Exercise prompt :: Exclude images, then output the remaining data verbatim.
-- Opening Marker --
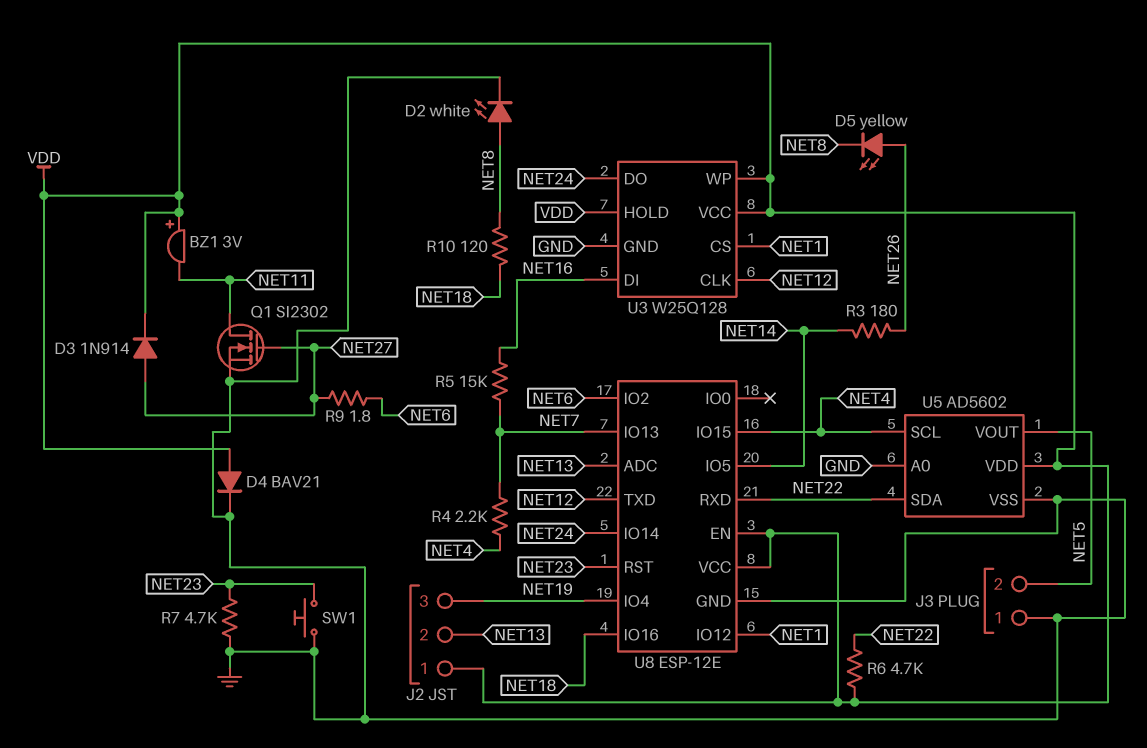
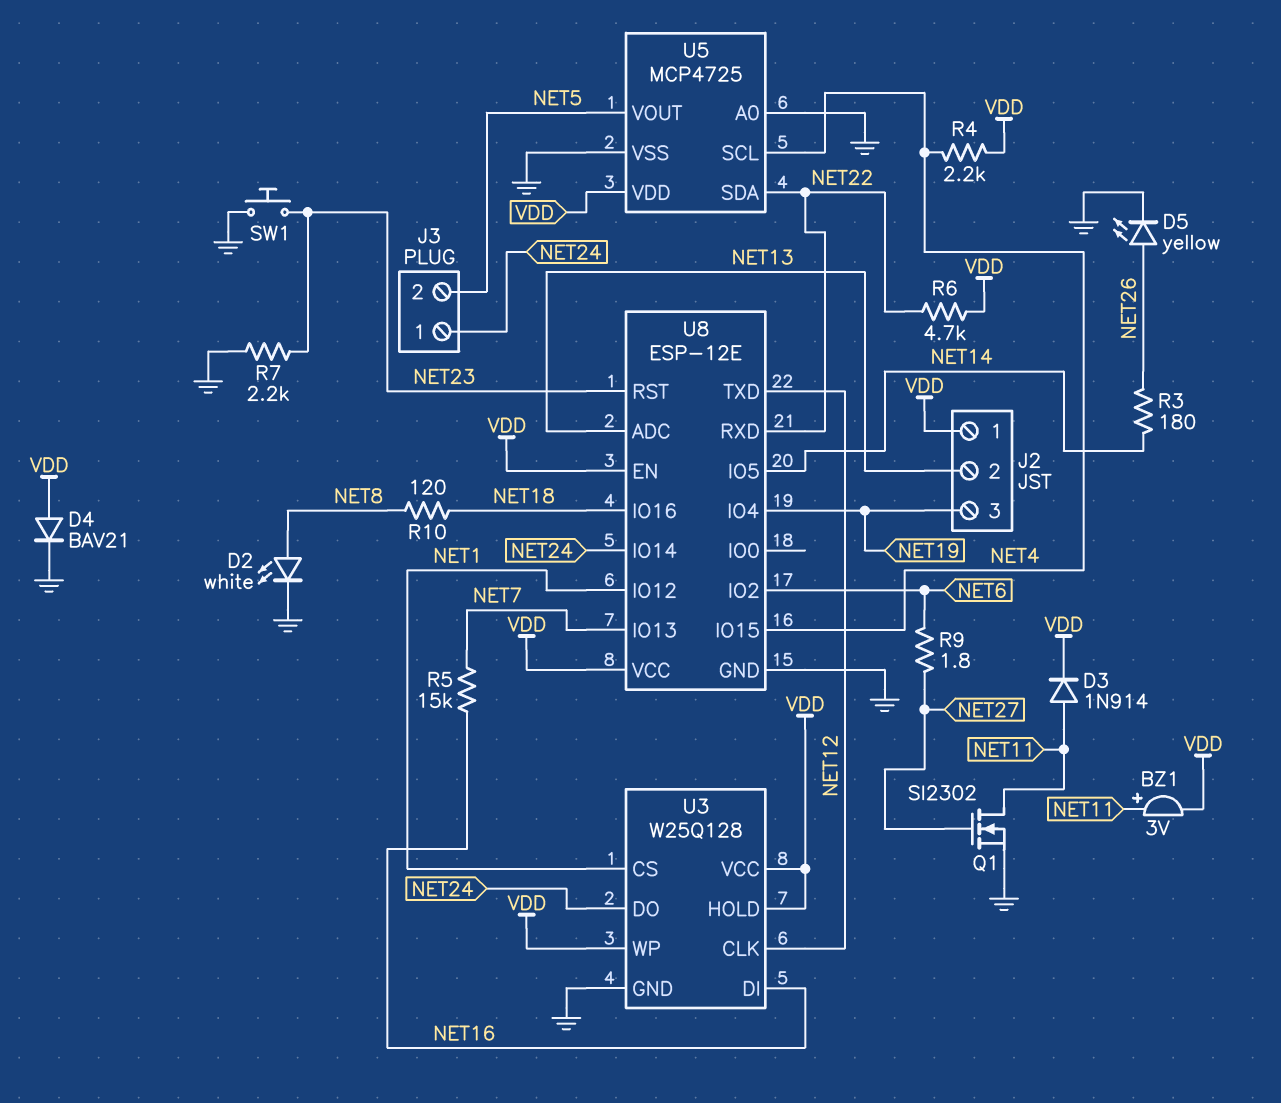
BZ1: buzzer 3V (plus VDD, minus NET11) -> buzzer 3V (plus NET11, minus VDD)
D3: diode 1N914 (A NET27, K VDD) -> diode 1N914 (A NET11, K VDD)
D5: LED yellow (A NET26, K NET8) -> LED yellow (A NET26, K GND)
J3 pin 1: GND -> NET24
R4: 2.2k (NET4, NET7) -> 2.2k (NET4, VDD)
R7: 4.7k (GND, NET23) -> 2.2k (GND, NET23)
U5: AD5602 -> MCP4725

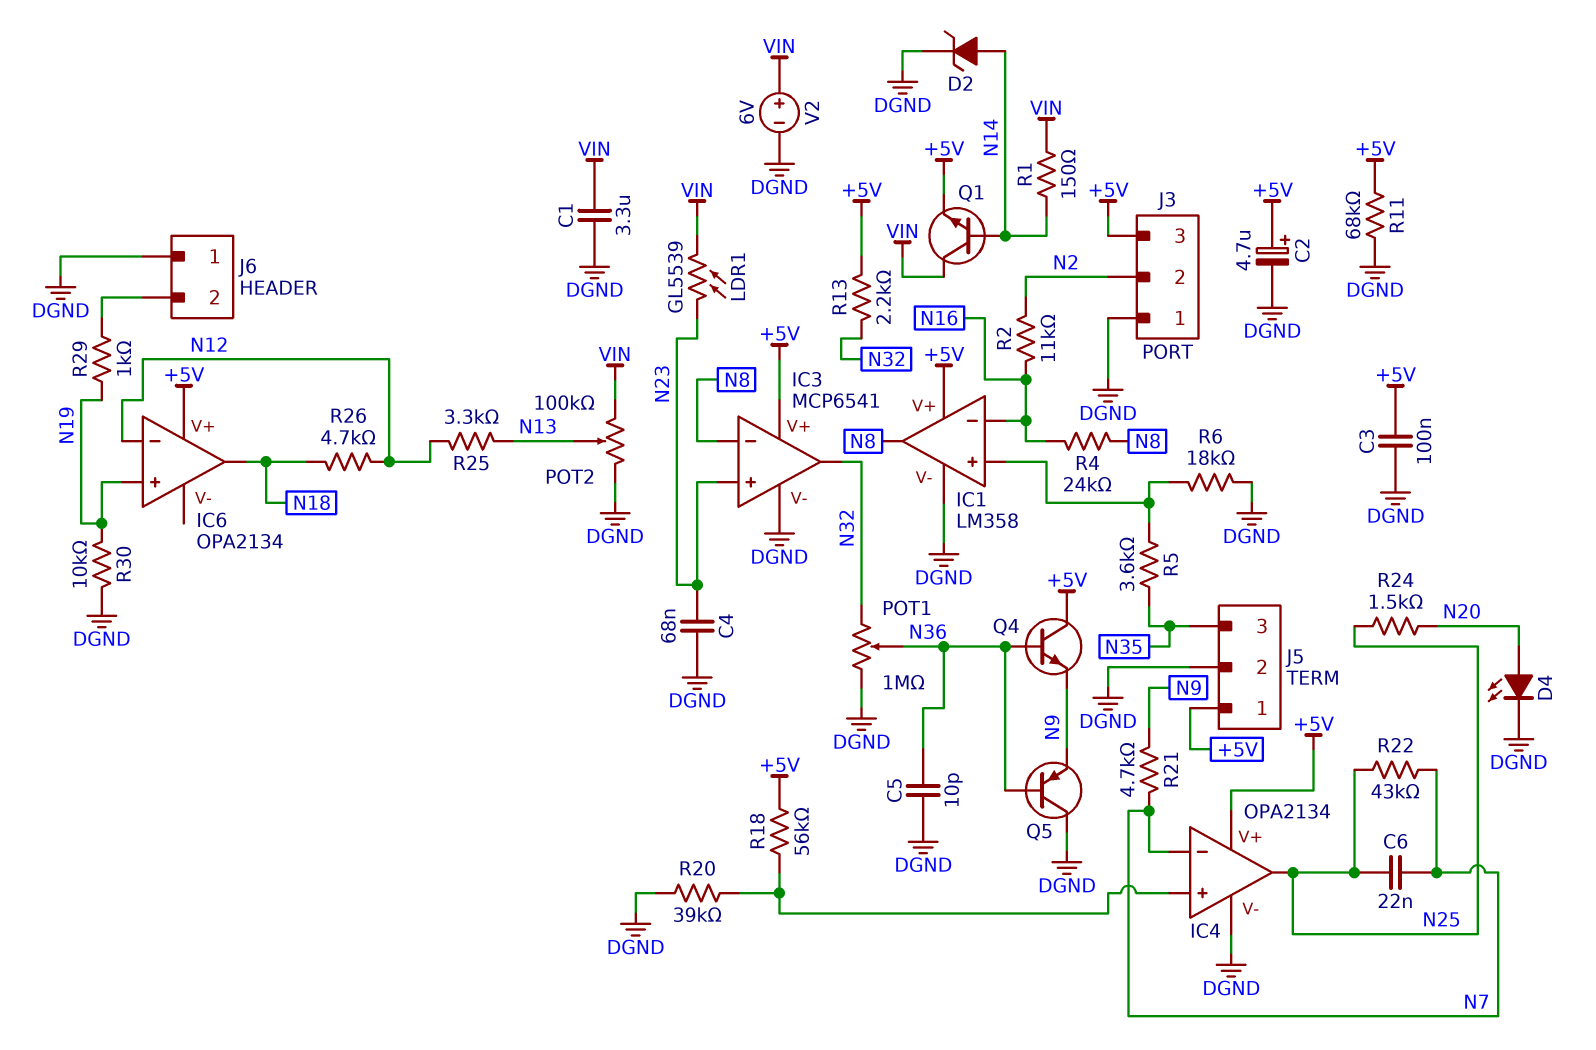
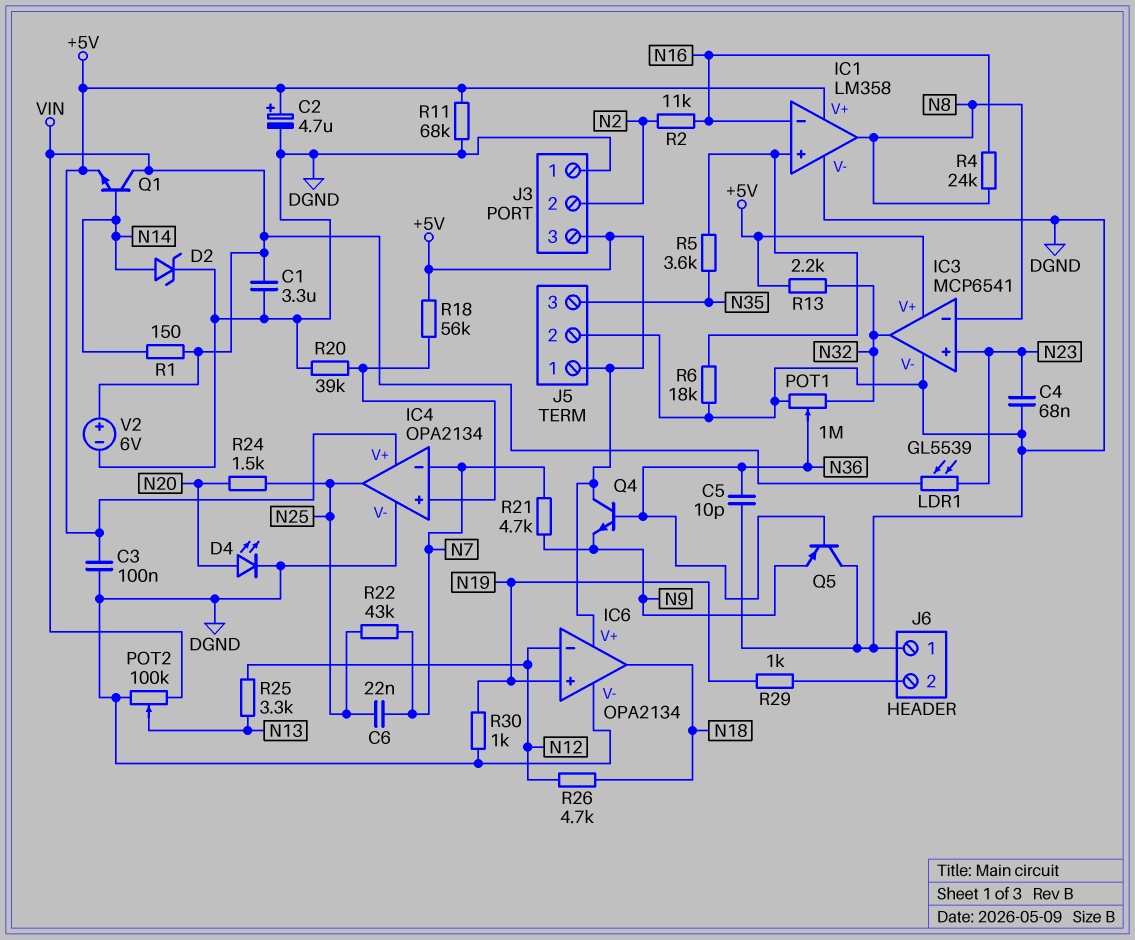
IC6 pin V-: none -> DGND
R30: 10k (DGND, N19) -> 1k (DGND, N19)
-- Closing Marker --
Result for this exercise ::
BZ1: buzzer 3V (plus VDD, minus NET11) -> buzzer 3V (plus NET11, minus VDD)
D3: diode 1N914 (A NET27, K VDD) -> diode 1N914 (A NET11, K VDD)
D5: LED yellow (A NET26, K NET8) -> LED yellow (A NET26, K GND)
J3 pin 1: GND -> NET24
R4: 2.2k (NET4, NET7) -> 2.2k (NET4, VDD)
R7: 4.7k (GND, NET23) -> 2.2k (GND, NET23)
U5: AD5602 -> MCP4725

IC6 pin V-: none -> DGND
R30: 10k (DGND, N19) -> 1k (DGND, N19)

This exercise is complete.